Image sets with object changes
◇ ◇ ◇ ◇ ◇ ◇ ◇
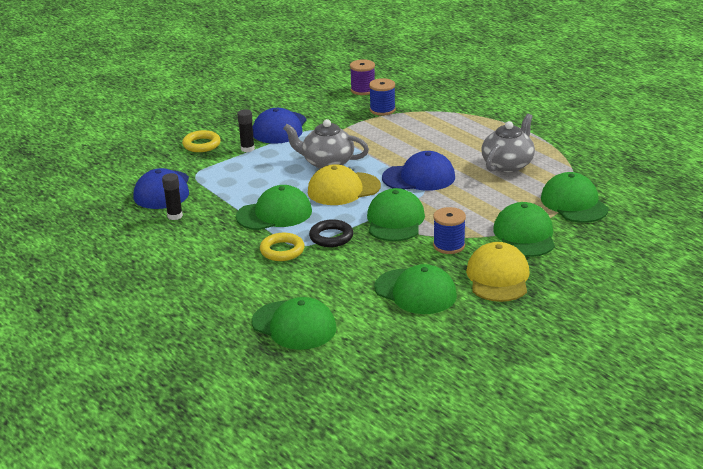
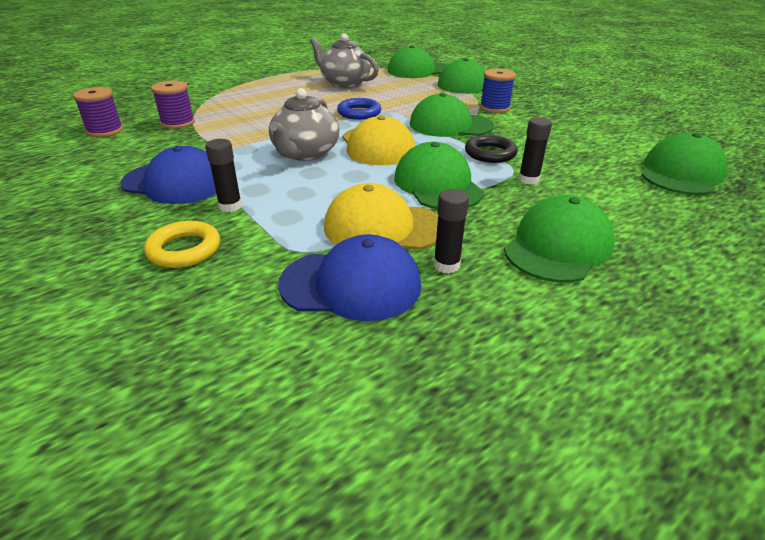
camera: 90 degrees left, 5 degrees up
(282, 250) = (528, 179): yellow ring -> black glue stick
(382, 110) = (178, 123): blue spool -> purple spool
(415, 292) = (580, 122): green cap -> green cap (558, 246)
(419, 177) = (359, 113): blue cap -> blue ring
(498, 277) = (541, 96): yellow cap -> yellow cap (383, 227)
◇ ◇ ◇ ◇ ◇ ◇ ◇
— PROBLEM TO WORK ON —
Pull every line with "blue" from the records.

— ANSWER BOX —
(382, 110) = (178, 123): blue spool -> purple spool
(419, 177) = (359, 113): blue cap -> blue ring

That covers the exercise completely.